(EXCERPTED DATA begins)

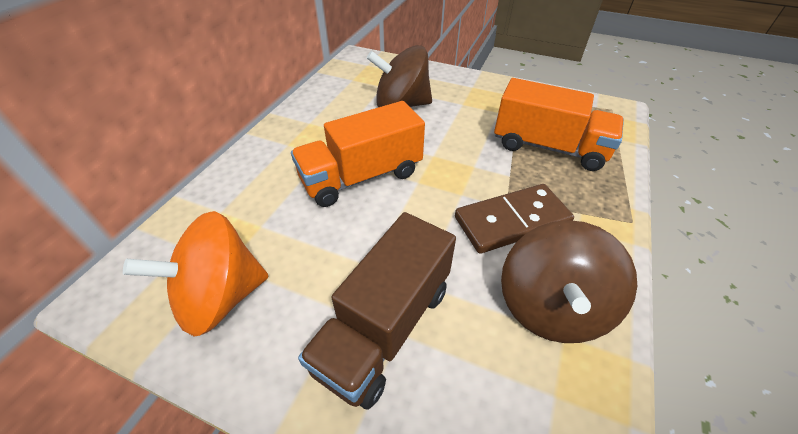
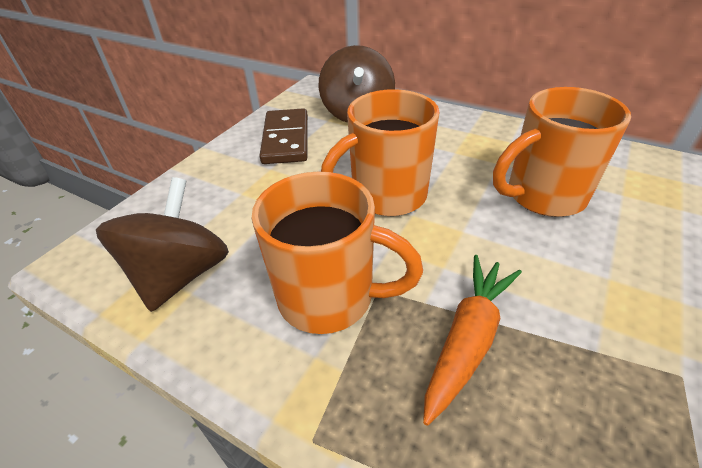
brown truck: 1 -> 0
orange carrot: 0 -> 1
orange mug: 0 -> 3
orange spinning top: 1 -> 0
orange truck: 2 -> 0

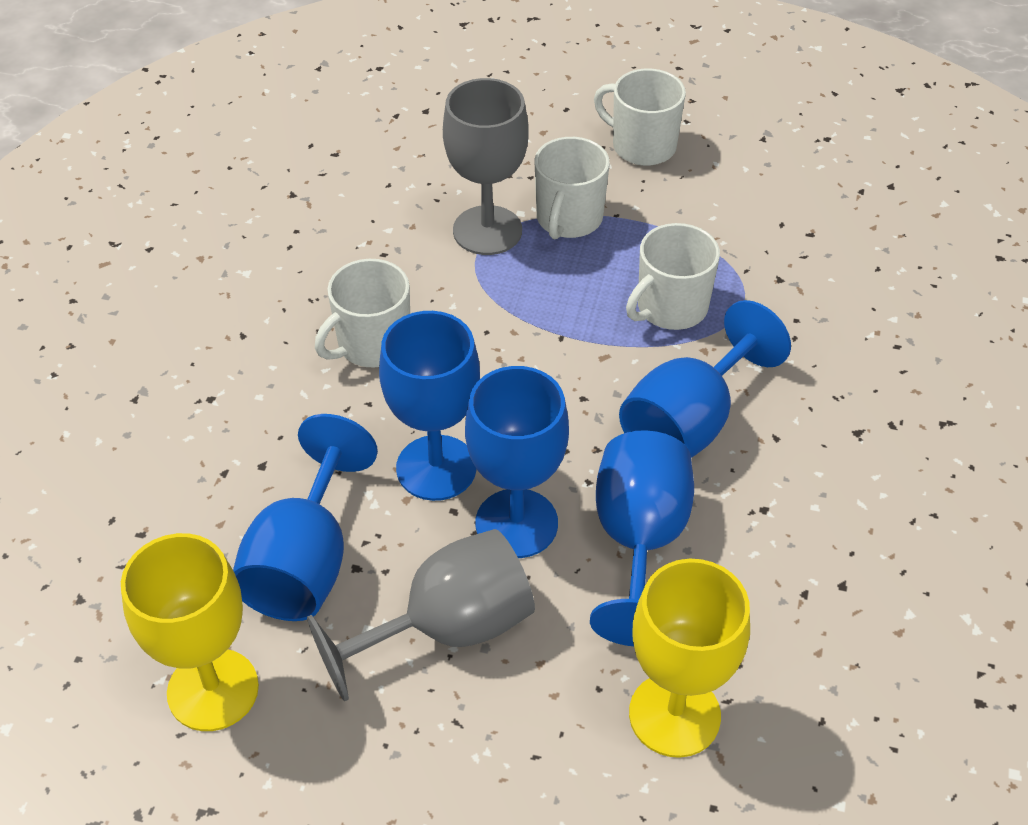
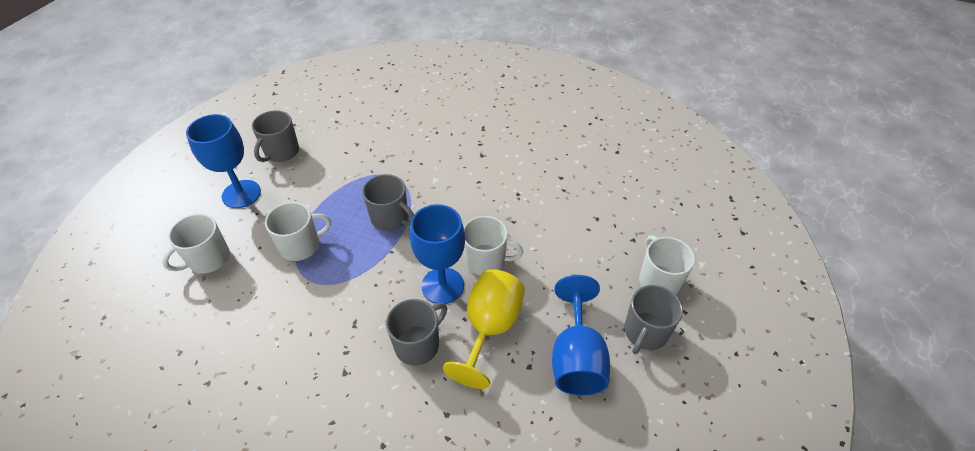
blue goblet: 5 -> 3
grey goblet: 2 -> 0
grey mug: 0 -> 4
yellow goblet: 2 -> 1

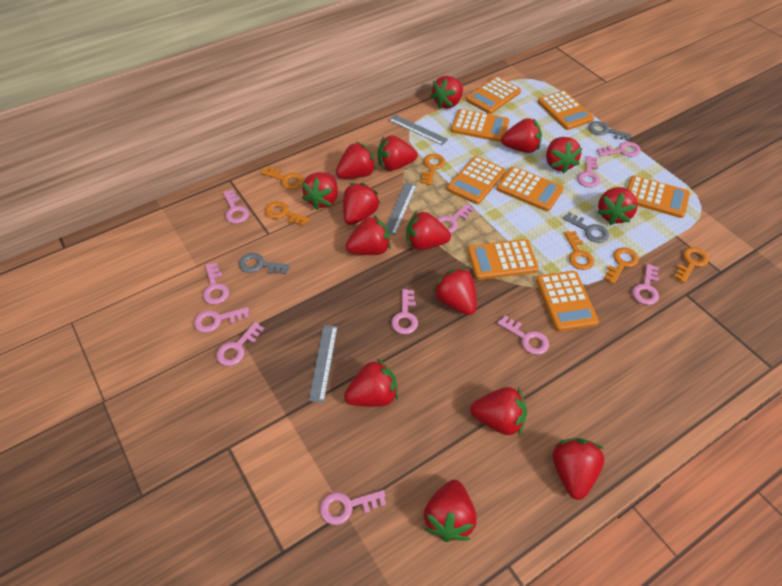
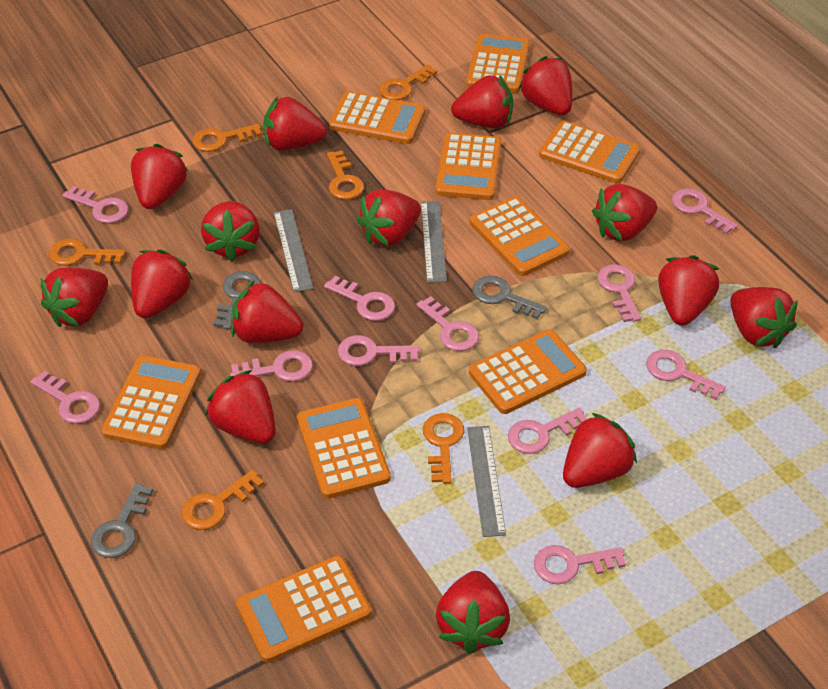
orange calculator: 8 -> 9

(EXCERPTED DATA ends)
(EXCERPTED DATA begins)

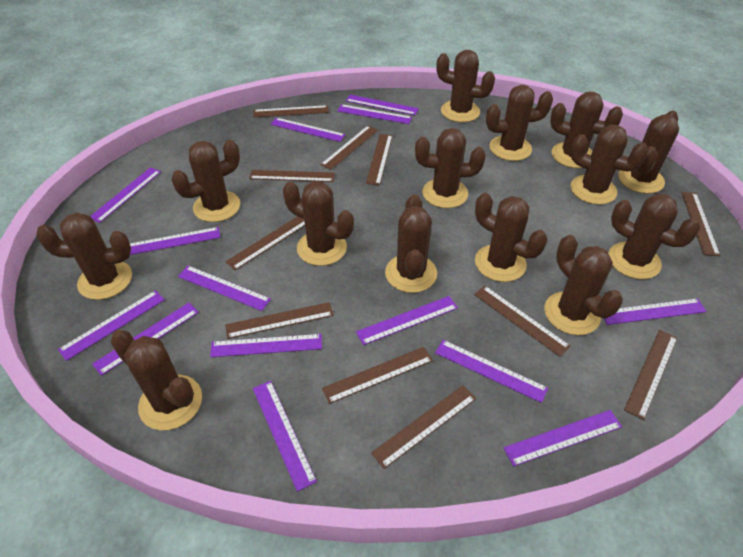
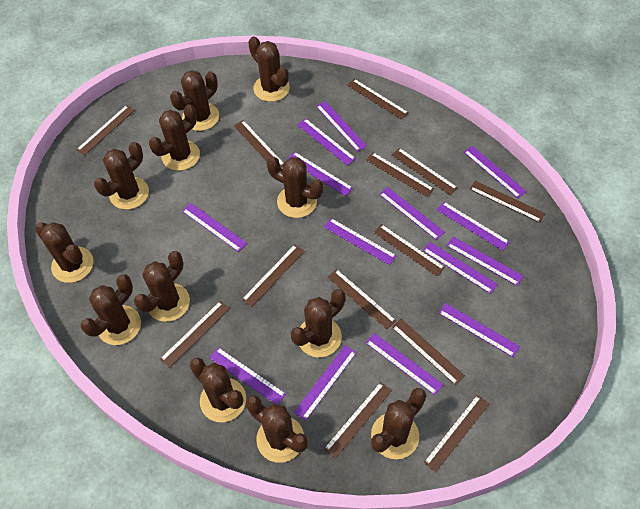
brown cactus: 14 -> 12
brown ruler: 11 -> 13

(EXCERPTED DATA ends)

WHAT NEEDS TO BE DONE.
Copy exactly the lines of the entries above from the one containing "grey goblet: 2 -> 0" through the one containing "orange calculator: 8 -> 9". Both end lines count; pictures do not.

ANSWER BOX.
grey goblet: 2 -> 0
grey mug: 0 -> 4
yellow goblet: 2 -> 1

orange calculator: 8 -> 9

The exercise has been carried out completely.